Each entry should be quoted word for word, including every mark of punctuation.

====== Input material ======

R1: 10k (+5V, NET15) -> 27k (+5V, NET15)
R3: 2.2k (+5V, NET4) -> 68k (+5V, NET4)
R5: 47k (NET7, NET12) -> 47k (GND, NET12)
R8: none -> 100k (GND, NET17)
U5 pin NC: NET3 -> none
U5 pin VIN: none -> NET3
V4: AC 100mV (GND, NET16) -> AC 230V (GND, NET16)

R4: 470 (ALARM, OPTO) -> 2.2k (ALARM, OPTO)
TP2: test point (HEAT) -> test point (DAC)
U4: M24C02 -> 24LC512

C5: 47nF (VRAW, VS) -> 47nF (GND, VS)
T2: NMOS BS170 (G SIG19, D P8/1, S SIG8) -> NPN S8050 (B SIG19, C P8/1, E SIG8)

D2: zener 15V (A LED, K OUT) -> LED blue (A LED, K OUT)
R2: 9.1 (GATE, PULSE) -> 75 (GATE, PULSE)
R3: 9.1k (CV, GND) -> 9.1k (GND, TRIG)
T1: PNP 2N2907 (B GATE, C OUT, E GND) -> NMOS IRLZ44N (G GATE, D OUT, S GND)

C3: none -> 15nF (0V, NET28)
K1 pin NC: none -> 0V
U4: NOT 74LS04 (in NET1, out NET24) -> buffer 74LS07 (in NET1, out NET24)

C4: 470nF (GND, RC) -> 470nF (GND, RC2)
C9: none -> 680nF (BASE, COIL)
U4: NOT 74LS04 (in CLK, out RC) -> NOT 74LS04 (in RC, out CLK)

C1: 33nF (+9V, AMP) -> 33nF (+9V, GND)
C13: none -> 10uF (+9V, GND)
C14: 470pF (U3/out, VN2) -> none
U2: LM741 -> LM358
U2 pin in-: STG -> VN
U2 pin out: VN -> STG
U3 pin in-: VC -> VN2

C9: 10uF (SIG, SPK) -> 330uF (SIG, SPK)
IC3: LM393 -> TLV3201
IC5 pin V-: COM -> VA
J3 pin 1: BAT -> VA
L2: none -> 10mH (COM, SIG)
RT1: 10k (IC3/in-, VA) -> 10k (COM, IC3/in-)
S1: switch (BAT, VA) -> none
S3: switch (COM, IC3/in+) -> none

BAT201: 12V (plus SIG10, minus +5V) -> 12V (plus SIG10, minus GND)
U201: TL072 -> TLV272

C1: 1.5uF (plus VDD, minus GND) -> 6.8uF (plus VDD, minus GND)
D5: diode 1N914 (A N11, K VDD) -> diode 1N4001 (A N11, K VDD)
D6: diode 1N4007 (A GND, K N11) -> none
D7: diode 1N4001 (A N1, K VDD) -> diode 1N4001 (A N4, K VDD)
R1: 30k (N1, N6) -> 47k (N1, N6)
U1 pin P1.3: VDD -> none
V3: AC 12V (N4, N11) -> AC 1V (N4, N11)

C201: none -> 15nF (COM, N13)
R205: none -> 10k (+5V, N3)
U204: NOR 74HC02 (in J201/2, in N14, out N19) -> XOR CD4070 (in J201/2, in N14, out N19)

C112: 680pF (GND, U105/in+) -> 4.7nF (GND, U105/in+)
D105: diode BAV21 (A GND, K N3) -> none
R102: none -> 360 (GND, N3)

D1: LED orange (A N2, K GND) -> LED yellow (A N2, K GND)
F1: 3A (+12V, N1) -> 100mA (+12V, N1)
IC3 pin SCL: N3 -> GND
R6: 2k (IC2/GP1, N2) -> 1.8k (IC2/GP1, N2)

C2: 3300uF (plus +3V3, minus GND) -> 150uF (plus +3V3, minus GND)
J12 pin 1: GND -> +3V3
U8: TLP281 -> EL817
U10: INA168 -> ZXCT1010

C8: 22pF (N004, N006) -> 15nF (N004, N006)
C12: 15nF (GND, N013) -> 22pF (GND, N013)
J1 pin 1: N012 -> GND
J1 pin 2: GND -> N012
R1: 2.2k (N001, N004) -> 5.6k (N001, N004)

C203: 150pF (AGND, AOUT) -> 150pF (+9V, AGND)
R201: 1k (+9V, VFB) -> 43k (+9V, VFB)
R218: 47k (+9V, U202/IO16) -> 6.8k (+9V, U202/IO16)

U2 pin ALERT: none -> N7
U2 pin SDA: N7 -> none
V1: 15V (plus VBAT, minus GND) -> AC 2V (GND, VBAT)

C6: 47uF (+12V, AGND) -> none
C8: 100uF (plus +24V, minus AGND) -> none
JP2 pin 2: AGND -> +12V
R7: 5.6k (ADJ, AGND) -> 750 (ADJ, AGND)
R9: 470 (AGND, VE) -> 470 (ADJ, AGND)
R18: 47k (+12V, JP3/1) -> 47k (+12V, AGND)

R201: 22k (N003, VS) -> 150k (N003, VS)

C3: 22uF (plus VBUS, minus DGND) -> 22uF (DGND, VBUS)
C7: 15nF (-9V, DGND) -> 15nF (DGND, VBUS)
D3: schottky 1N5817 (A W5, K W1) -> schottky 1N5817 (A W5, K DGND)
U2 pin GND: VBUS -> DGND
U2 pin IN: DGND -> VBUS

======

Written solution -
R1: 10k (+5V, NET15) -> 27k (+5V, NET15)
R3: 2.2k (+5V, NET4) -> 68k (+5V, NET4)
R5: 47k (NET7, NET12) -> 47k (GND, NET12)
R8: none -> 100k (GND, NET17)
U5 pin NC: NET3 -> none
U5 pin VIN: none -> NET3
V4: AC 100mV (GND, NET16) -> AC 230V (GND, NET16)

R4: 470 (ALARM, OPTO) -> 2.2k (ALARM, OPTO)
TP2: test point (HEAT) -> test point (DAC)
U4: M24C02 -> 24LC512

C5: 47nF (VRAW, VS) -> 47nF (GND, VS)
T2: NMOS BS170 (G SIG19, D P8/1, S SIG8) -> NPN S8050 (B SIG19, C P8/1, E SIG8)

D2: zener 15V (A LED, K OUT) -> LED blue (A LED, K OUT)
R2: 9.1 (GATE, PULSE) -> 75 (GATE, PULSE)
R3: 9.1k (CV, GND) -> 9.1k (GND, TRIG)
T1: PNP 2N2907 (B GATE, C OUT, E GND) -> NMOS IRLZ44N (G GATE, D OUT, S GND)

C3: none -> 15nF (0V, NET28)
K1 pin NC: none -> 0V
U4: NOT 74LS04 (in NET1, out NET24) -> buffer 74LS07 (in NET1, out NET24)

C4: 470nF (GND, RC) -> 470nF (GND, RC2)
C9: none -> 680nF (BASE, COIL)
U4: NOT 74LS04 (in CLK, out RC) -> NOT 74LS04 (in RC, out CLK)

C1: 33nF (+9V, AMP) -> 33nF (+9V, GND)
C13: none -> 10uF (+9V, GND)
C14: 470pF (U3/out, VN2) -> none
U2: LM741 -> LM358
U2 pin in-: STG -> VN
U2 pin out: VN -> STG
U3 pin in-: VC -> VN2

C9: 10uF (SIG, SPK) -> 330uF (SIG, SPK)
IC3: LM393 -> TLV3201
IC5 pin V-: COM -> VA
J3 pin 1: BAT -> VA
L2: none -> 10mH (COM, SIG)
RT1: 10k (IC3/in-, VA) -> 10k (COM, IC3/in-)
S1: switch (BAT, VA) -> none
S3: switch (COM, IC3/in+) -> none

BAT201: 12V (plus SIG10, minus +5V) -> 12V (plus SIG10, minus GND)
U201: TL072 -> TLV272

C1: 1.5uF (plus VDD, minus GND) -> 6.8uF (plus VDD, minus GND)
D5: diode 1N914 (A N11, K VDD) -> diode 1N4001 (A N11, K VDD)
D6: diode 1N4007 (A GND, K N11) -> none
D7: diode 1N4001 (A N1, K VDD) -> diode 1N4001 (A N4, K VDD)
R1: 30k (N1, N6) -> 47k (N1, N6)
U1 pin P1.3: VDD -> none
V3: AC 12V (N4, N11) -> AC 1V (N4, N11)

C201: none -> 15nF (COM, N13)
R205: none -> 10k (+5V, N3)
U204: NOR 74HC02 (in J201/2, in N14, out N19) -> XOR CD4070 (in J201/2, in N14, out N19)

C112: 680pF (GND, U105/in+) -> 4.7nF (GND, U105/in+)
D105: diode BAV21 (A GND, K N3) -> none
R102: none -> 360 (GND, N3)

D1: LED orange (A N2, K GND) -> LED yellow (A N2, K GND)
F1: 3A (+12V, N1) -> 100mA (+12V, N1)
IC3 pin SCL: N3 -> GND
R6: 2k (IC2/GP1, N2) -> 1.8k (IC2/GP1, N2)

C2: 3300uF (plus +3V3, minus GND) -> 150uF (plus +3V3, minus GND)
J12 pin 1: GND -> +3V3
U8: TLP281 -> EL817
U10: INA168 -> ZXCT1010

C8: 22pF (N004, N006) -> 15nF (N004, N006)
C12: 15nF (GND, N013) -> 22pF (GND, N013)
J1 pin 1: N012 -> GND
J1 pin 2: GND -> N012
R1: 2.2k (N001, N004) -> 5.6k (N001, N004)

C203: 150pF (AGND, AOUT) -> 150pF (+9V, AGND)
R201: 1k (+9V, VFB) -> 43k (+9V, VFB)
R218: 47k (+9V, U202/IO16) -> 6.8k (+9V, U202/IO16)

U2 pin ALERT: none -> N7
U2 pin SDA: N7 -> none
V1: 15V (plus VBAT, minus GND) -> AC 2V (GND, VBAT)

C6: 47uF (+12V, AGND) -> none
C8: 100uF (plus +24V, minus AGND) -> none
JP2 pin 2: AGND -> +12V
R7: 5.6k (ADJ, AGND) -> 750 (ADJ, AGND)
R9: 470 (AGND, VE) -> 470 (ADJ, AGND)
R18: 47k (+12V, JP3/1) -> 47k (+12V, AGND)

R201: 22k (N003, VS) -> 150k (N003, VS)

C3: 22uF (plus VBUS, minus DGND) -> 22uF (DGND, VBUS)
C7: 15nF (-9V, DGND) -> 15nF (DGND, VBUS)
D3: schottky 1N5817 (A W5, K W1) -> schottky 1N5817 (A W5, K DGND)
U2 pin GND: VBUS -> DGND
U2 pin IN: DGND -> VBUS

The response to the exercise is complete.